▶ _PROBLEM TO WORK ON_:
Look through the data below and show every line that includes "diamond".

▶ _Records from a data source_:
=== Section Start ===

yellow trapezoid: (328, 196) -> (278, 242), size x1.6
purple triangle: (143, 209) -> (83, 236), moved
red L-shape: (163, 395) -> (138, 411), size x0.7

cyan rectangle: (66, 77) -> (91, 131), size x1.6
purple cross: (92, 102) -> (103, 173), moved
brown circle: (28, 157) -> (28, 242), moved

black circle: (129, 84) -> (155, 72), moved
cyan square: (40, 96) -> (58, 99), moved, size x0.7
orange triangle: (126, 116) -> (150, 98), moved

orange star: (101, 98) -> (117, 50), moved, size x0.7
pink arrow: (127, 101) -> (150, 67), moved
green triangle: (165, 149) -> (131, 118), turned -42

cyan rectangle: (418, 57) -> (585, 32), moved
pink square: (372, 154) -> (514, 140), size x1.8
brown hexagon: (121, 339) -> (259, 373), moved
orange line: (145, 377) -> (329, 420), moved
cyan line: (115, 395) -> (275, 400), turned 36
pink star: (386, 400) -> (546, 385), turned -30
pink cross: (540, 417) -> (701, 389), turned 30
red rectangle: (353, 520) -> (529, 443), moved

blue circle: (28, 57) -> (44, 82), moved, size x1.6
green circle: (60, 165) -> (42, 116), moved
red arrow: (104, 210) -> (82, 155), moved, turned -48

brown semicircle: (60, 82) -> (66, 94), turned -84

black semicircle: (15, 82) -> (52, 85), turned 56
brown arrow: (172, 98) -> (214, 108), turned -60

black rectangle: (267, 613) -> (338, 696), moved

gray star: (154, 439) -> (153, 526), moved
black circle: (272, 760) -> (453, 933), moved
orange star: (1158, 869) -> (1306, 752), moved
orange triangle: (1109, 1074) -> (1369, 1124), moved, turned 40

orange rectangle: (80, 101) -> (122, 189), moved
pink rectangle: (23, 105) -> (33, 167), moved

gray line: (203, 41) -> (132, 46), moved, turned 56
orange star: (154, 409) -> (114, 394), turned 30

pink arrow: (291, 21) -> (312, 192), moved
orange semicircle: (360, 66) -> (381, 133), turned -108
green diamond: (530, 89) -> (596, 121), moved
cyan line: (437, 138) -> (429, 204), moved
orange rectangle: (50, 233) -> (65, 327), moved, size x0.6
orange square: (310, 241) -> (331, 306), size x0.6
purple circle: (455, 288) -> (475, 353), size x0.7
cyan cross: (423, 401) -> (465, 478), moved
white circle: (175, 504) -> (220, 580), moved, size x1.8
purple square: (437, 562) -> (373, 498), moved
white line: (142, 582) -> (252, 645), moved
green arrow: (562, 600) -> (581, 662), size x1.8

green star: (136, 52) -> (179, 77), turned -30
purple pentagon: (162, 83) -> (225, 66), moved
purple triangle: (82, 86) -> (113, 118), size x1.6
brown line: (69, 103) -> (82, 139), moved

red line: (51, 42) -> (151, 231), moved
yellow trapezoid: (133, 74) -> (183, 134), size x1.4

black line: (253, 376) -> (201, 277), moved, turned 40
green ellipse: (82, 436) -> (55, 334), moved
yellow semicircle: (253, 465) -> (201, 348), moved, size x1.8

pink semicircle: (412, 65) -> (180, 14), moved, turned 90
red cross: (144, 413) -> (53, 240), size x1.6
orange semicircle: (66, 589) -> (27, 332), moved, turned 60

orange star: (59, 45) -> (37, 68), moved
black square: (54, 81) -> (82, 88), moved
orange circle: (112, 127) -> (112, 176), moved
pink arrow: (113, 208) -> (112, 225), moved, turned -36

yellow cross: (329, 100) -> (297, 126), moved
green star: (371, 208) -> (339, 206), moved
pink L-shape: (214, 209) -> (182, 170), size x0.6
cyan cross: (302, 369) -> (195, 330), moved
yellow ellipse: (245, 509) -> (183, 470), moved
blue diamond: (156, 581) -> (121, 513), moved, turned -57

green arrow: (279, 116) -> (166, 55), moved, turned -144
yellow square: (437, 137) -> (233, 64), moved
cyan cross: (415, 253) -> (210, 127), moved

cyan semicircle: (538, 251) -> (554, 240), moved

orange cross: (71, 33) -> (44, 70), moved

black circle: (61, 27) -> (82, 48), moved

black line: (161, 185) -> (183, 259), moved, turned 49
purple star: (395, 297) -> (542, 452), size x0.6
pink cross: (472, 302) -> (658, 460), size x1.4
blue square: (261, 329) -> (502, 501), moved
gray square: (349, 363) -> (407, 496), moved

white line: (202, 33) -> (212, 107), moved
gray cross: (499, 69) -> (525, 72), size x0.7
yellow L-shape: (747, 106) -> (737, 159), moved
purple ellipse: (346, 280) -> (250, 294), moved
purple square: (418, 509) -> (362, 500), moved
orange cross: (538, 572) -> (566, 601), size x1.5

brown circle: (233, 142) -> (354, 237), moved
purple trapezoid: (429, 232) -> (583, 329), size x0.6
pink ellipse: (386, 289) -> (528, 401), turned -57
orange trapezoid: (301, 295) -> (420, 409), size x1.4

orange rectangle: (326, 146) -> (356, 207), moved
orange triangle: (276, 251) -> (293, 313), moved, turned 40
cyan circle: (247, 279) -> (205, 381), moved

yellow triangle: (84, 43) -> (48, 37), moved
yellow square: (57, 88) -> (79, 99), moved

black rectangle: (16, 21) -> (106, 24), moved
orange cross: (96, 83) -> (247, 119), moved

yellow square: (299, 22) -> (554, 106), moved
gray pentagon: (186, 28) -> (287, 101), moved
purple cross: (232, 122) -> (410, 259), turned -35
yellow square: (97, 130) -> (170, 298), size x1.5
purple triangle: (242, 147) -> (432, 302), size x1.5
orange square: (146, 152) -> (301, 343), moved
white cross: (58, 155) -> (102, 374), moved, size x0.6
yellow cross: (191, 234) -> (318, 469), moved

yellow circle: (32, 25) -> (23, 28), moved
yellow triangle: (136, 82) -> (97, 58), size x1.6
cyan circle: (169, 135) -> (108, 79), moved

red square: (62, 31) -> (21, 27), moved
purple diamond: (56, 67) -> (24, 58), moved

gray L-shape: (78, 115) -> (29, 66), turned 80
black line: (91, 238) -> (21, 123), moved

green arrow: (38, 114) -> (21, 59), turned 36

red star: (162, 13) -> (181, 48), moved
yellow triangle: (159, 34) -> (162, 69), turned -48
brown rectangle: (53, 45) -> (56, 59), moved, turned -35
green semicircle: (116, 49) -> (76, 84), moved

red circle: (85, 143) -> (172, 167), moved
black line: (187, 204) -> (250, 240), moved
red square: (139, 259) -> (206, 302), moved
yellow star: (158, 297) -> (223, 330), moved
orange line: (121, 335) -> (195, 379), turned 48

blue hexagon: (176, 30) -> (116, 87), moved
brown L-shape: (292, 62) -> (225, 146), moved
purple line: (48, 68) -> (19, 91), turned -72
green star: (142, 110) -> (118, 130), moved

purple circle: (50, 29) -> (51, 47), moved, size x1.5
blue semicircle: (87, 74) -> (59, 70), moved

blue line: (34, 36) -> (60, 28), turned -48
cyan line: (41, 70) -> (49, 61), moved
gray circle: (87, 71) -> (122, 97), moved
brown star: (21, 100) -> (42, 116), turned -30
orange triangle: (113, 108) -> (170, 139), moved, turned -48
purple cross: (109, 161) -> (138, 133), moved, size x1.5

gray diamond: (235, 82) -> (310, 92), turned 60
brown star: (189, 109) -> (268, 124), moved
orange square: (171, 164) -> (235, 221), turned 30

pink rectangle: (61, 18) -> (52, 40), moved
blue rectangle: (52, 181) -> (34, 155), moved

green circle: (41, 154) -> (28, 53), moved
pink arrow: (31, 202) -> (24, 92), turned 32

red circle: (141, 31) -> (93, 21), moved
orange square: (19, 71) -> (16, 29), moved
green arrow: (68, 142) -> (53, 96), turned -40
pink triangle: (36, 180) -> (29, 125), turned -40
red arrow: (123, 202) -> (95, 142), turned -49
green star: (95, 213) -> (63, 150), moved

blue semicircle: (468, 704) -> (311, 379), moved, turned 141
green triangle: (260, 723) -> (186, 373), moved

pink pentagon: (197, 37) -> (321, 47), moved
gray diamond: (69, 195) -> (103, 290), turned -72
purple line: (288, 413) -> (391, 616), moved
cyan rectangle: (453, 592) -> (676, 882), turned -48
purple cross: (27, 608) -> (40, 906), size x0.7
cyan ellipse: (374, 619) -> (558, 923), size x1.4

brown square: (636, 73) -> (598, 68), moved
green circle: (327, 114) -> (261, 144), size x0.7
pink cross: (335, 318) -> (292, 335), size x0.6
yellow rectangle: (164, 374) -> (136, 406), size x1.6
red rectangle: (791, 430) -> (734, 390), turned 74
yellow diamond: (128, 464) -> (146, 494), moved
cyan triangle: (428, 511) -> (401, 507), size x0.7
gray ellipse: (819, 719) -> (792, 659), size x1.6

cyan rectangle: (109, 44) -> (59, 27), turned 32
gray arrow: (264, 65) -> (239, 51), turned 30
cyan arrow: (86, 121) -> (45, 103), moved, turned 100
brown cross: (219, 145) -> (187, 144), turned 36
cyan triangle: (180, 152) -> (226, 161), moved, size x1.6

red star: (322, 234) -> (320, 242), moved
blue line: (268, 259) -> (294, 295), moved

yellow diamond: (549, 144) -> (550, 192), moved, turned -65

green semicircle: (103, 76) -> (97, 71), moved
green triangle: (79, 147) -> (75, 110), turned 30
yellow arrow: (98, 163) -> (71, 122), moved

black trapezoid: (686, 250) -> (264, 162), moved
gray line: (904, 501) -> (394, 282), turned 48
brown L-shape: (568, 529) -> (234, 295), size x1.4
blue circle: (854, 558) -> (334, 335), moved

=== Section End ===

▶ _RESULT FOR THIS TASK_:
green diamond: (530, 89) -> (596, 121), moved
blue diamond: (156, 581) -> (121, 513), moved, turned -57
purple diamond: (56, 67) -> (24, 58), moved
gray diamond: (235, 82) -> (310, 92), turned 60
gray diamond: (69, 195) -> (103, 290), turned -72
yellow diamond: (128, 464) -> (146, 494), moved
yellow diamond: (549, 144) -> (550, 192), moved, turned -65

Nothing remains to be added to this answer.